<<<<

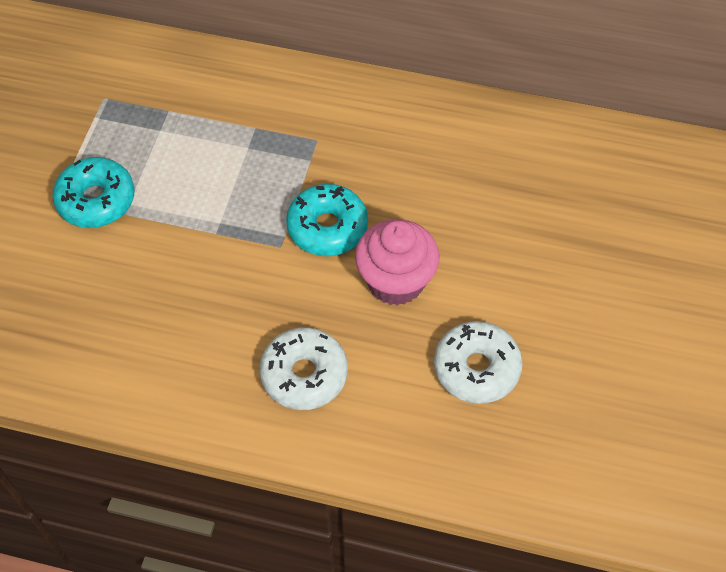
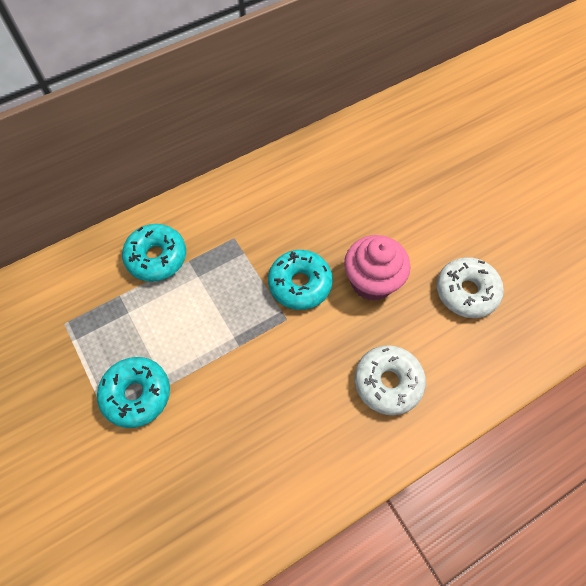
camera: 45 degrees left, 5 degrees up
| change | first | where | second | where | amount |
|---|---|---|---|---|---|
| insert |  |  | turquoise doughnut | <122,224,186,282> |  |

>>>>

[WORK INSTRUCTIONS] In the copy, include no pictures; restate the listing above exactly.

[ANSWER BELOW]
camera: 45 degrees left, 5 degrees up
| change | first | where | second | where | amount |
|---|---|---|---|---|---|
| insert |  |  | turquoise doughnut | <122,224,186,282> |  |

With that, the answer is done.